▶ Prompt:
One range is to be output from the listing below, exactly as written: the line with "none -> blue tile B9 level 1" to the line with "none -> cyan plate K3:M4 level 1", both kept.

▶ Exercise inputs:
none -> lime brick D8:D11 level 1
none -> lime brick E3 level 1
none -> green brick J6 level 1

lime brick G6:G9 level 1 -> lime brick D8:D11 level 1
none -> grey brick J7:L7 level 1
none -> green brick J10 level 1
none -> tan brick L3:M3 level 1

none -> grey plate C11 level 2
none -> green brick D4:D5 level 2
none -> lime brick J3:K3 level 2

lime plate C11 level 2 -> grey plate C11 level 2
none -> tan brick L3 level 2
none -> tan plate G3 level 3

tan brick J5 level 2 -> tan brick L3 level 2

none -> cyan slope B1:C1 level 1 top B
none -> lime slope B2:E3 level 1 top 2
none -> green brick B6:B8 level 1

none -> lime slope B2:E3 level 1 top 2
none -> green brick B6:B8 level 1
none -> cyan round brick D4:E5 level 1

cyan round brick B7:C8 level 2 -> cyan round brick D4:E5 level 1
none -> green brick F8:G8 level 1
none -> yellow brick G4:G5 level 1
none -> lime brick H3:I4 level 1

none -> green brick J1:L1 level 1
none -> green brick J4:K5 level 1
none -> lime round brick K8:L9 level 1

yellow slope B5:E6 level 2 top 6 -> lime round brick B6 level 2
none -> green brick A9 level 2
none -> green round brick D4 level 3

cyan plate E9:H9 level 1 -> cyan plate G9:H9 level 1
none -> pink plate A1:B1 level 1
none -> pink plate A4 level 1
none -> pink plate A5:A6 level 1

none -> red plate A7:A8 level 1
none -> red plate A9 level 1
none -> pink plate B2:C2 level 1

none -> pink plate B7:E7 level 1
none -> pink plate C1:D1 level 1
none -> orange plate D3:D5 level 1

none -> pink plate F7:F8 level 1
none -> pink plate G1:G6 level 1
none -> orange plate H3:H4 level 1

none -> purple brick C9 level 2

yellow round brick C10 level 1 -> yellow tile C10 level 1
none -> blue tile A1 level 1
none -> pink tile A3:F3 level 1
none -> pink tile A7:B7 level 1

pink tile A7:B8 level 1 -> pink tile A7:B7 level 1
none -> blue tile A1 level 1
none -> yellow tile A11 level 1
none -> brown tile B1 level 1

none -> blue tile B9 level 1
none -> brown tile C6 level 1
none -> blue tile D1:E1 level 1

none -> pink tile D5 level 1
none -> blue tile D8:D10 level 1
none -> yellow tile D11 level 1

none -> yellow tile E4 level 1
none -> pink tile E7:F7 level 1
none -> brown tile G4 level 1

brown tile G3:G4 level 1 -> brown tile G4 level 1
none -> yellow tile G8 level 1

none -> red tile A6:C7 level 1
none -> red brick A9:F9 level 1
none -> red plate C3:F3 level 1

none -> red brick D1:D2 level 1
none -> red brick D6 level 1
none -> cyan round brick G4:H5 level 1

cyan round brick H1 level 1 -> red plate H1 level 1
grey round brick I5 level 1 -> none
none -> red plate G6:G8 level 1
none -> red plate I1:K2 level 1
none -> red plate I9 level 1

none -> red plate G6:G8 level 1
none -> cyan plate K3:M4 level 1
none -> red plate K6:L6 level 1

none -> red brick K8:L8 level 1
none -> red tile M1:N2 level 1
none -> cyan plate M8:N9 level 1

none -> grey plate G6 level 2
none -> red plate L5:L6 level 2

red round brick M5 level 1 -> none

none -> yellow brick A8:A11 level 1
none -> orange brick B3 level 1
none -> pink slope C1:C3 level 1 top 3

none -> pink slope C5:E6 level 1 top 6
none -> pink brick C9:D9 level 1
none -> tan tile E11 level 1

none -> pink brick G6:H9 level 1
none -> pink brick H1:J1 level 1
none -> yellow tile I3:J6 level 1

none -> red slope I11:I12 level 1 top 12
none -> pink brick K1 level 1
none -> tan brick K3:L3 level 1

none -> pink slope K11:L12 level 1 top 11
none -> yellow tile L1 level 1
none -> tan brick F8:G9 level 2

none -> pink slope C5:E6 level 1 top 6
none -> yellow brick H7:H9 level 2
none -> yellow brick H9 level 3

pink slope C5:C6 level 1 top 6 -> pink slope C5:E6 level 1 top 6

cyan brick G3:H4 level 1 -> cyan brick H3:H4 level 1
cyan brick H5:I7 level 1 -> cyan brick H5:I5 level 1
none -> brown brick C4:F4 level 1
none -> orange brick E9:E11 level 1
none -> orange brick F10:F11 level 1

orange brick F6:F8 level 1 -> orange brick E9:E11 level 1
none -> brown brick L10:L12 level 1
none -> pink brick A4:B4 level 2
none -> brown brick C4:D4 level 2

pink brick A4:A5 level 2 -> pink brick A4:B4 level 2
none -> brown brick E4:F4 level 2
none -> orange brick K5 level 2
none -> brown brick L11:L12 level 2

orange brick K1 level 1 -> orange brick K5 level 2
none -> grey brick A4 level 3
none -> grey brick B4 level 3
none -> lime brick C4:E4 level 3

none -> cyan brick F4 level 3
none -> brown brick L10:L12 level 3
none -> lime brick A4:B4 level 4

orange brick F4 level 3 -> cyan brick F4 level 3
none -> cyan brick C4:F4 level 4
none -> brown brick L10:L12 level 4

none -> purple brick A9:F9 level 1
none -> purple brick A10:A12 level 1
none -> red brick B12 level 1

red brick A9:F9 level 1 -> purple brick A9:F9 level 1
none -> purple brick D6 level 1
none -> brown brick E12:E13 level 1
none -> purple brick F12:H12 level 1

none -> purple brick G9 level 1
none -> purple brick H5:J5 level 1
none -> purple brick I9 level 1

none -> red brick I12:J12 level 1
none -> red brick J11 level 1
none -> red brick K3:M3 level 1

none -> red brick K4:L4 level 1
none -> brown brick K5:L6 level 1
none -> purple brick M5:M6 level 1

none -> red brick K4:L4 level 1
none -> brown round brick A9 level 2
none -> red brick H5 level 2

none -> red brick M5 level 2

▶ Task output:
none -> blue tile B9 level 1
none -> brown tile C6 level 1
none -> blue tile D1:E1 level 1

none -> pink tile D5 level 1
none -> blue tile D8:D10 level 1
none -> yellow tile D11 level 1

none -> yellow tile E4 level 1
none -> pink tile E7:F7 level 1
none -> brown tile G4 level 1

brown tile G3:G4 level 1 -> brown tile G4 level 1
none -> yellow tile G8 level 1

none -> red tile A6:C7 level 1
none -> red brick A9:F9 level 1
none -> red plate C3:F3 level 1

none -> red brick D1:D2 level 1
none -> red brick D6 level 1
none -> cyan round brick G4:H5 level 1

cyan round brick H1 level 1 -> red plate H1 level 1
grey round brick I5 level 1 -> none
none -> red plate G6:G8 level 1
none -> red plate I1:K2 level 1
none -> red plate I9 level 1

none -> red plate G6:G8 level 1
none -> cyan plate K3:M4 level 1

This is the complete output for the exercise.